**WHAT TO WORK ON:** Give the number of lines below with "gelb" in them, leaving out anything else.

**Saved entries:**
BEGIN

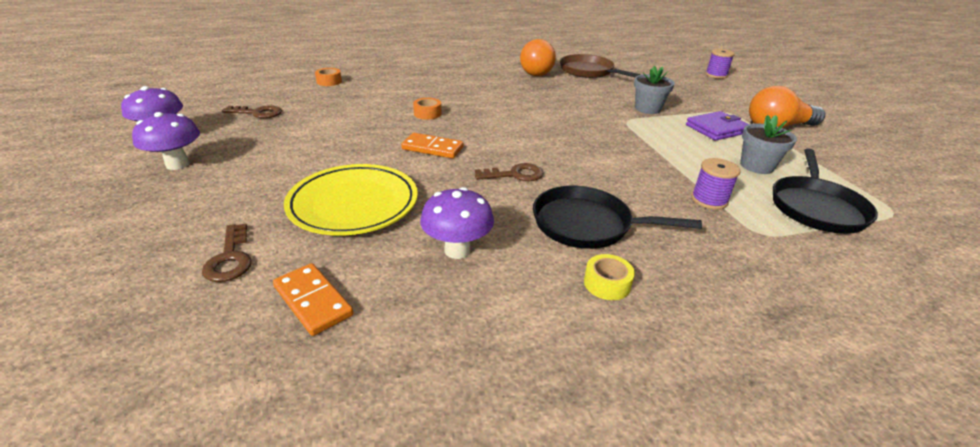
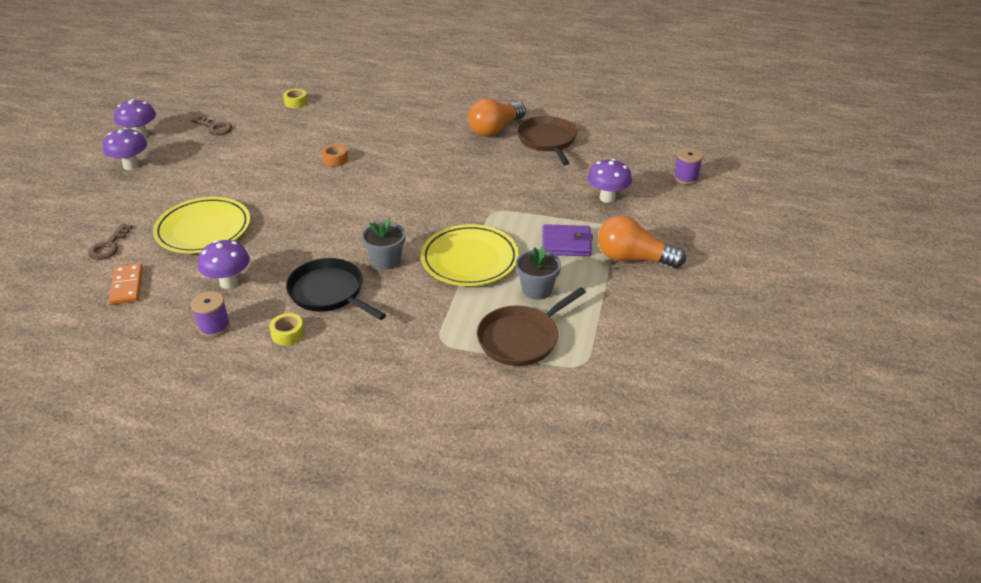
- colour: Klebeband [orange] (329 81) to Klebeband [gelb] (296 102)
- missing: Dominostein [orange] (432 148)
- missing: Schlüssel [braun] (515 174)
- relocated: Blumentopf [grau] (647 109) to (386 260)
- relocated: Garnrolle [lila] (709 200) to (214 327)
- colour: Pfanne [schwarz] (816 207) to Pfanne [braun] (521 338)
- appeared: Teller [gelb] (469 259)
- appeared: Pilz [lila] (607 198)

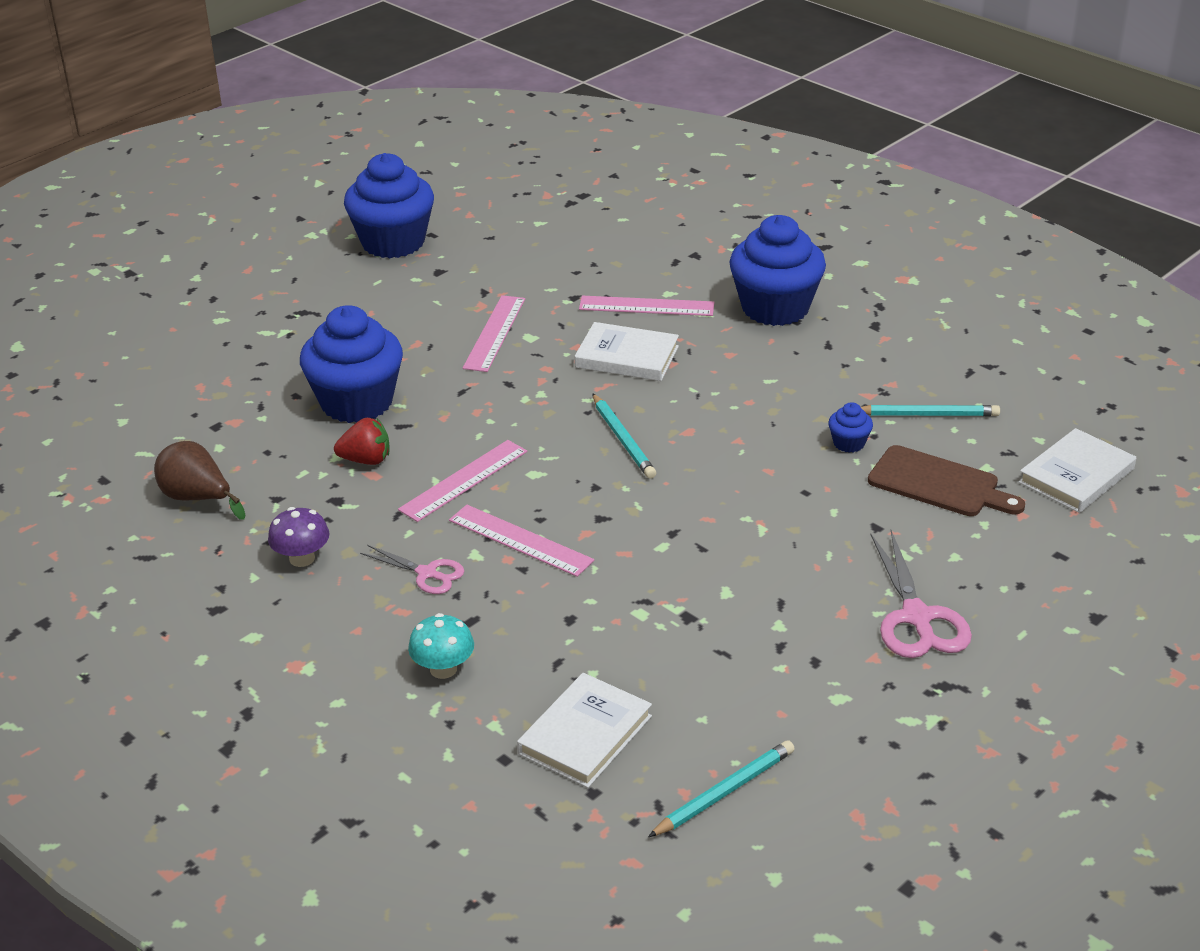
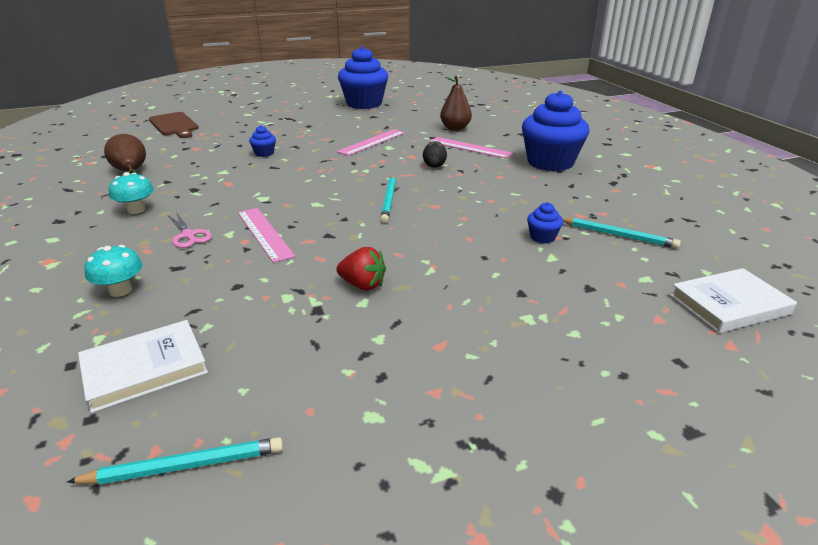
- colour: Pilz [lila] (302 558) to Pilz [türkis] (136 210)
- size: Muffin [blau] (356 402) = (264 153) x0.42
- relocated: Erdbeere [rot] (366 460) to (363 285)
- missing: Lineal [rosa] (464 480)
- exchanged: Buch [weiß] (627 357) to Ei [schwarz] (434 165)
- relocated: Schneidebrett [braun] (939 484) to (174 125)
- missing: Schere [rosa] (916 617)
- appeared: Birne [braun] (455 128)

END

**TASK RESULT:** 2